- **WHAT IS BEING ASKED**
What is needed is an exact copy of the data below, pictures excluded.

- **DATASET SECTION**
[Start of section]

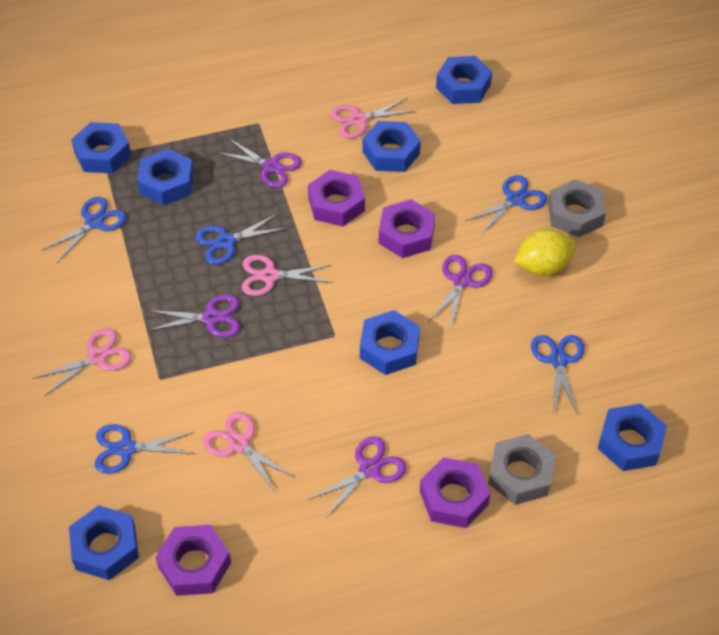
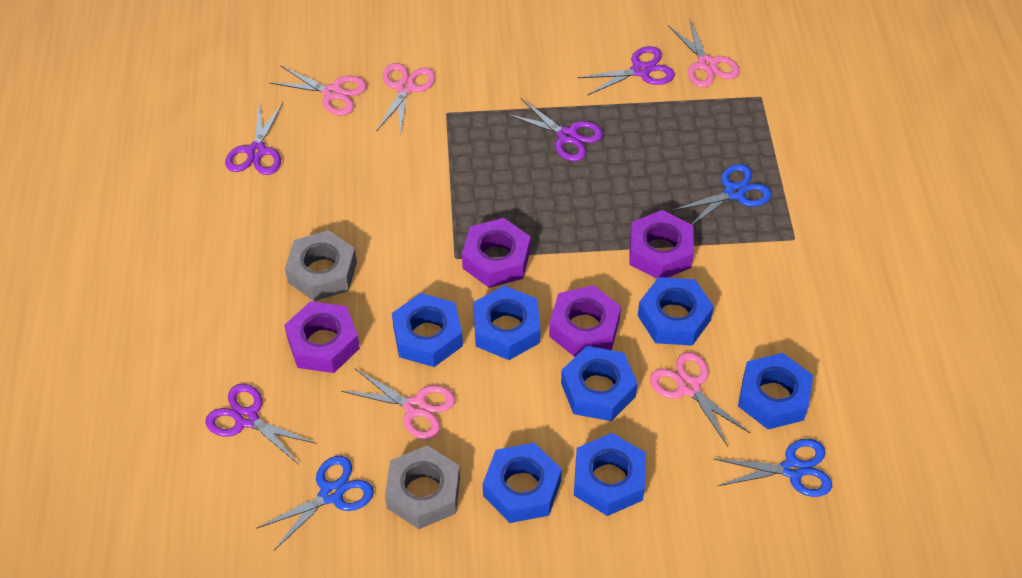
blue scissors: 5 -> 3
pink scissors: 4 -> 5
yellow lemon: 1 -> 0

[End of section]

- **TASK RESULT**
blue scissors: 5 -> 3
pink scissors: 4 -> 5
yellow lemon: 1 -> 0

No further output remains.